[Opening SOURCE DATA section]
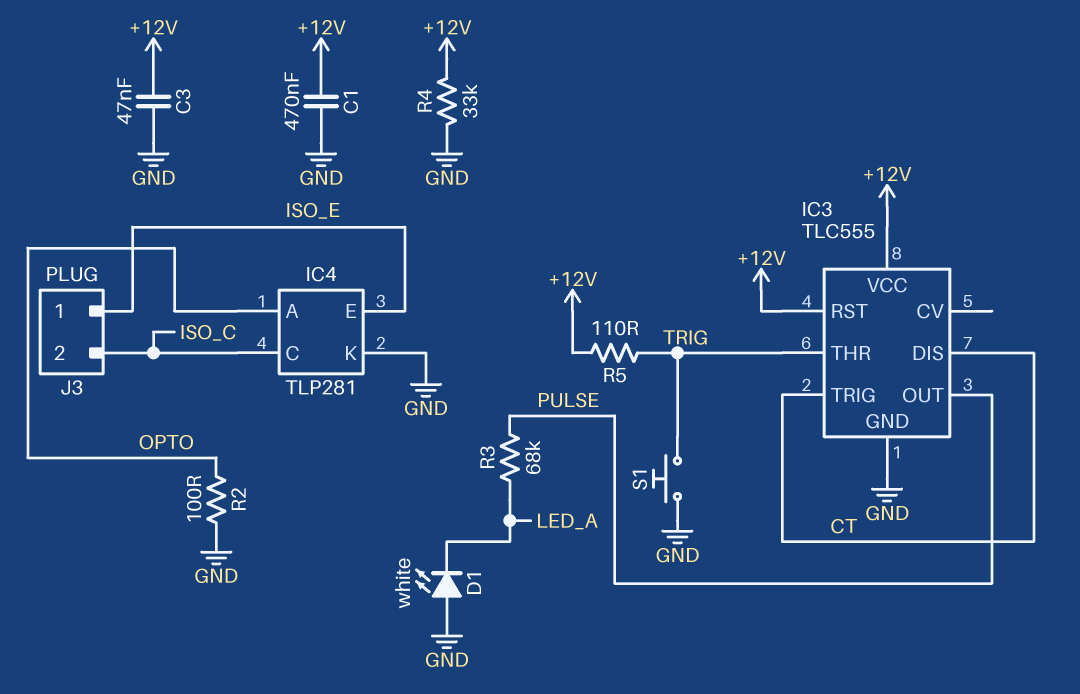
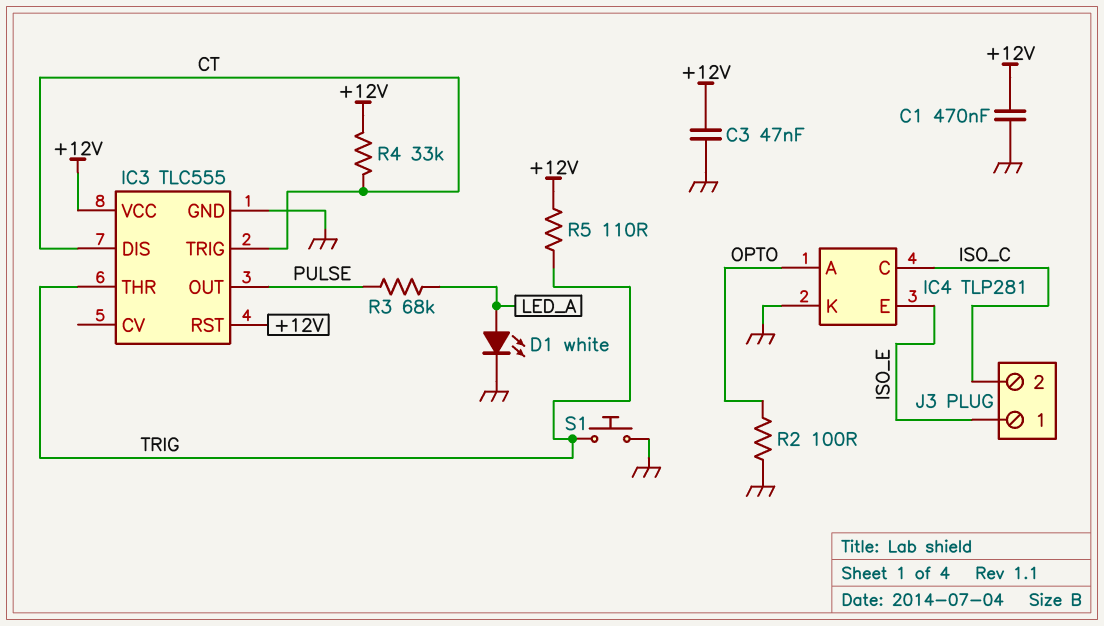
D1: LED white (A GND, K LED_A) -> LED white (A LED_A, K GND)
R4: 33k (+12V, GND) -> 33k (+12V, CT)

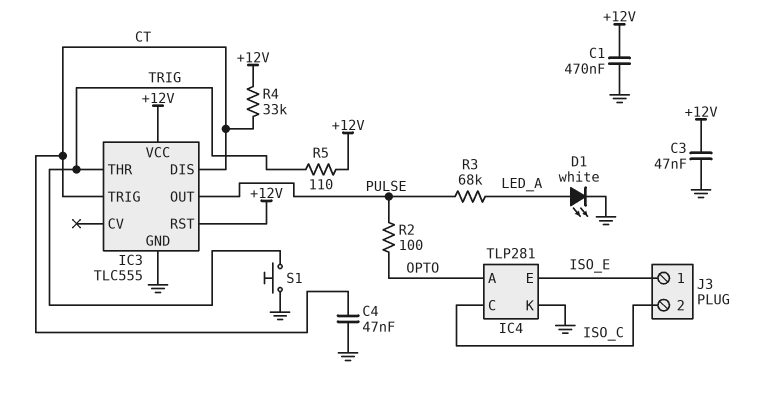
C4: none -> 47nF (CT, GND)
R2: 100 (GND, OPTO) -> 100 (OPTO, PULSE)

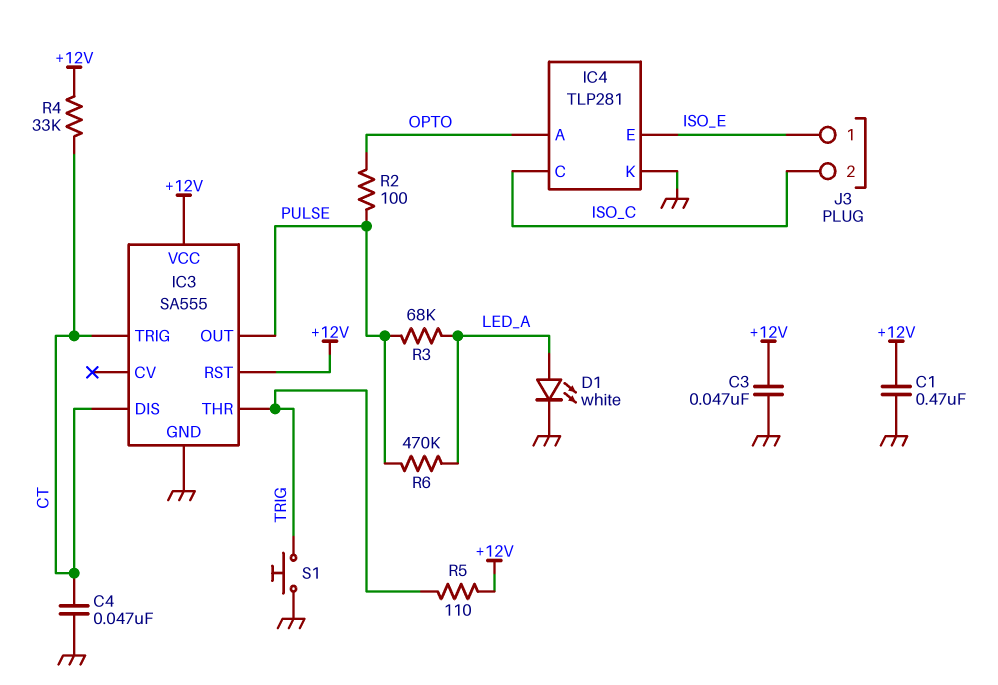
IC3: TLC555 -> SA555
R6: none -> 470k (LED_A, PULSE)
[Closing SOURCE DATA section]
WORK INSTRUCTION: Whenever the word "PULSE" shows up in a line of the entries above, copy that line.

SOLUTION:
R2: 100 (GND, OPTO) -> 100 (OPTO, PULSE)
R6: none -> 470k (LED_A, PULSE)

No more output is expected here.